Stored items
· · ·

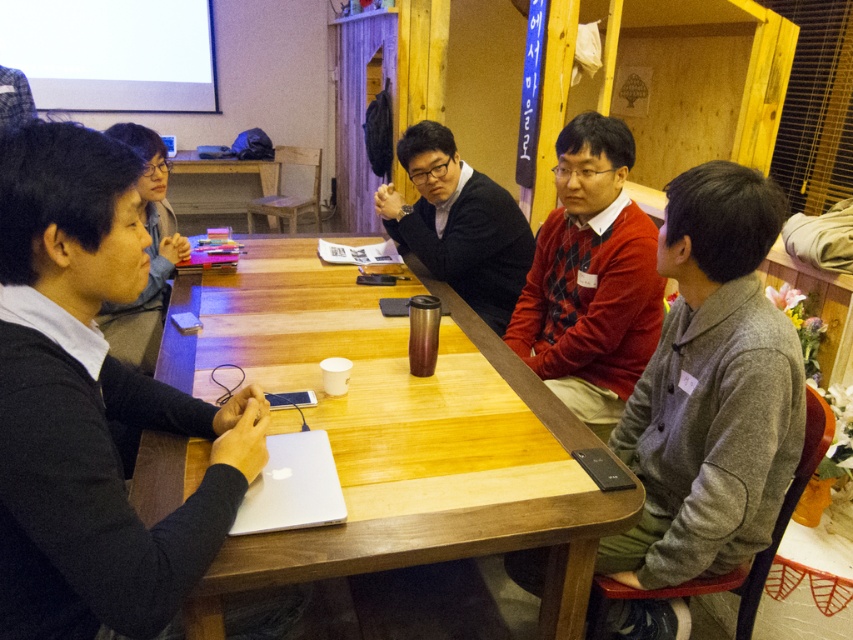
Question: Which point is closer to the camera?

Choices:
 (A) light brown wooden table at center
 (B) black matte sweater at left
 (C) matte black shirt at center
 (D) wooden table at center

Answer: (B)

Question: In this image, where is light brown wooden table at center located relative to black matte sweater at left?

Choices:
 (A) below
 (B) above

Answer: (B)

Question: Which object is farther from the camera taking this photo?

Choices:
 (A) light brown wooden table at center
 (B) silver metallic laptop at upper left
 (C) matte black shirt at center

Answer: (B)

Question: Which point is closer to the camera?

Choices:
 (A) wooden table at center
 (B) light brown wooden table at center
 (C) red sweater at center
 (D) silver metallic laptop at upper left

Answer: (B)

Question: Is matte black shirt at center thinner than silver metallic laptop at upper left?

Choices:
 (A) no
 (B) yes

Answer: (A)

Question: Is black matte sweater at left further to the viewer compared to matte black shirt at center?

Choices:
 (A) no
 (B) yes

Answer: (A)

· · ·

In the items above, change "black matte sweater" to "dark wool sweater" everywhere it appears, and write out all the items again with nothing else changed. Leave the pictures out.

• Problem solution:
Question: Which point is closer to the camera?

Choices:
 (A) light brown wooden table at center
 (B) dark wool sweater at left
 (C) matte black shirt at center
 (D) wooden table at center

Answer: (B)

Question: In this image, where is light brown wooden table at center located relative to dark wool sweater at left?

Choices:
 (A) below
 (B) above

Answer: (B)

Question: Which object is farther from the camera taking this photo?

Choices:
 (A) light brown wooden table at center
 (B) silver metallic laptop at upper left
 (C) matte black shirt at center

Answer: (B)

Question: Which point is closer to the camera?

Choices:
 (A) wooden table at center
 (B) light brown wooden table at center
 (C) red sweater at center
 (D) silver metallic laptop at upper left

Answer: (B)

Question: Is matte black shirt at center thinner than silver metallic laptop at upper left?

Choices:
 (A) no
 (B) yes

Answer: (A)

Question: Is dark wool sweater at left further to the viewer compared to matte black shirt at center?

Choices:
 (A) no
 (B) yes

Answer: (A)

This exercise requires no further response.